### Task
Set down word for word the lines that begin the entries and run through the line containing "turquoise wallet: 5 -> 7". Give nothing further.

►

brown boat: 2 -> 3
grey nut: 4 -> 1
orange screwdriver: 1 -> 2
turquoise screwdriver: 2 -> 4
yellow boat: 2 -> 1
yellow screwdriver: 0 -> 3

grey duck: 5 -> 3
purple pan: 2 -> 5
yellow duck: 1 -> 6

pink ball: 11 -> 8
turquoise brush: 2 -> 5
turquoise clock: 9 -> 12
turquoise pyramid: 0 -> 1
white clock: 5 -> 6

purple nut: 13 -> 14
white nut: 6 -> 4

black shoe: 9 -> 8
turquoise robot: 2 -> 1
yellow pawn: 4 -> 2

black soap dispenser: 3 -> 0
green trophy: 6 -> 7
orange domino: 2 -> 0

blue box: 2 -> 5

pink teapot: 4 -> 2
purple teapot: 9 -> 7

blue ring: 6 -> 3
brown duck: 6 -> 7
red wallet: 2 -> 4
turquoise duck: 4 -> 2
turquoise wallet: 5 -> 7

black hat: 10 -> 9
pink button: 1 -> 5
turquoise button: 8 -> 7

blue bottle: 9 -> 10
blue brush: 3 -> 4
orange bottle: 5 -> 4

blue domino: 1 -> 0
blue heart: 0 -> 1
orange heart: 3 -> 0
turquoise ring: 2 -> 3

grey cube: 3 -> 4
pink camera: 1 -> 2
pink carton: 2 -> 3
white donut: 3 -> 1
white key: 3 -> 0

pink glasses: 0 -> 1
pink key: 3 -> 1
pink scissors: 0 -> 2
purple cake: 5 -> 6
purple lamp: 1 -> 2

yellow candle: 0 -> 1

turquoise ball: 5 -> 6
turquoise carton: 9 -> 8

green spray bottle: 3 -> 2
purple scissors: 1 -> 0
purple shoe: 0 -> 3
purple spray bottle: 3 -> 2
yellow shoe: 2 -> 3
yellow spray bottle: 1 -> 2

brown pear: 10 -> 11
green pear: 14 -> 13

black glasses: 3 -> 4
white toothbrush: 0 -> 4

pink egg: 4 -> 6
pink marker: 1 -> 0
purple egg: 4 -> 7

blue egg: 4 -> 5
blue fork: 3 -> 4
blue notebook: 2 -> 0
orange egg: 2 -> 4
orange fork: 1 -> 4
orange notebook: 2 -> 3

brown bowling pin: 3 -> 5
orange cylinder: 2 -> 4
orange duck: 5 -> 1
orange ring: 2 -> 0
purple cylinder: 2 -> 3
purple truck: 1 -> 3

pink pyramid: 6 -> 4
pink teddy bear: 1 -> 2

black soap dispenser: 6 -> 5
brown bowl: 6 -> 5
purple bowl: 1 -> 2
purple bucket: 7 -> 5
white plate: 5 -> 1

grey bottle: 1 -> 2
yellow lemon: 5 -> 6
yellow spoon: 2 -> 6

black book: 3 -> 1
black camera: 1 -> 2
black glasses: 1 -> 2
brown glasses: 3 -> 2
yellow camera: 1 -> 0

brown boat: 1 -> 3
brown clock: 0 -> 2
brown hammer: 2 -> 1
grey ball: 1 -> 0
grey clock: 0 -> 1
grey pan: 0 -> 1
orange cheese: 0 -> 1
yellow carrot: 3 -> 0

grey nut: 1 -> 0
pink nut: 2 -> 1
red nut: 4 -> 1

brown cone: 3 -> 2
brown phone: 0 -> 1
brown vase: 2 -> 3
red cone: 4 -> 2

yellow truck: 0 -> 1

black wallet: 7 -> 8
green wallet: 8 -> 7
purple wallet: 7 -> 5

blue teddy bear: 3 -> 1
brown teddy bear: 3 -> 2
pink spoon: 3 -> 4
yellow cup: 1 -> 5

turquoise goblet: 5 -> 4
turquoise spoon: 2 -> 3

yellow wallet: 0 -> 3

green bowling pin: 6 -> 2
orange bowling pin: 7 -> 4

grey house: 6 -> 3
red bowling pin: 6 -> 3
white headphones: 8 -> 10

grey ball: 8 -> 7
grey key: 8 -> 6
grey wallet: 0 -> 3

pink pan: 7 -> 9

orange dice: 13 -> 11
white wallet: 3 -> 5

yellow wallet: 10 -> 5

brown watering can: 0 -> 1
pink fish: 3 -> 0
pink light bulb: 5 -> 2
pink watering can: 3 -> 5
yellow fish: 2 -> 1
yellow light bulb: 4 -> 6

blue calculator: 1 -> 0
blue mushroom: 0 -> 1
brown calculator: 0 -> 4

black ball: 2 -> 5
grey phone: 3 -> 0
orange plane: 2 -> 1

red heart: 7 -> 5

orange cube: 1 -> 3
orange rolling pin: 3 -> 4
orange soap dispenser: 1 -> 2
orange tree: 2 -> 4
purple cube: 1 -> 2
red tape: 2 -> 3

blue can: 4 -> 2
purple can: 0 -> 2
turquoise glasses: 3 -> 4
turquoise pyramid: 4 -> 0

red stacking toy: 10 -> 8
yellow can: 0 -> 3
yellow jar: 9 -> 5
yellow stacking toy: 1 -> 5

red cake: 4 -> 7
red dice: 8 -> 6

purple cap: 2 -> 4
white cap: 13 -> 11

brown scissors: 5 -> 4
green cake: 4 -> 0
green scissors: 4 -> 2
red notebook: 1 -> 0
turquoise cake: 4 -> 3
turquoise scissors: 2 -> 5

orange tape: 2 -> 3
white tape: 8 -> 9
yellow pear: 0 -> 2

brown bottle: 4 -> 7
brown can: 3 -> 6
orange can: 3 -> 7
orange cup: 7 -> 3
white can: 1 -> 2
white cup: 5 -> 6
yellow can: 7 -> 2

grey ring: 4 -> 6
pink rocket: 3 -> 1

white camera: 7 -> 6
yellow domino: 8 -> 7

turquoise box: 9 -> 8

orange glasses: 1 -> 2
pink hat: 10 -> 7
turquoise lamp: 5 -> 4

◄

### Exercise response
brown boat: 2 -> 3
grey nut: 4 -> 1
orange screwdriver: 1 -> 2
turquoise screwdriver: 2 -> 4
yellow boat: 2 -> 1
yellow screwdriver: 0 -> 3

grey duck: 5 -> 3
purple pan: 2 -> 5
yellow duck: 1 -> 6

pink ball: 11 -> 8
turquoise brush: 2 -> 5
turquoise clock: 9 -> 12
turquoise pyramid: 0 -> 1
white clock: 5 -> 6

purple nut: 13 -> 14
white nut: 6 -> 4

black shoe: 9 -> 8
turquoise robot: 2 -> 1
yellow pawn: 4 -> 2

black soap dispenser: 3 -> 0
green trophy: 6 -> 7
orange domino: 2 -> 0

blue box: 2 -> 5

pink teapot: 4 -> 2
purple teapot: 9 -> 7

blue ring: 6 -> 3
brown duck: 6 -> 7
red wallet: 2 -> 4
turquoise duck: 4 -> 2
turquoise wallet: 5 -> 7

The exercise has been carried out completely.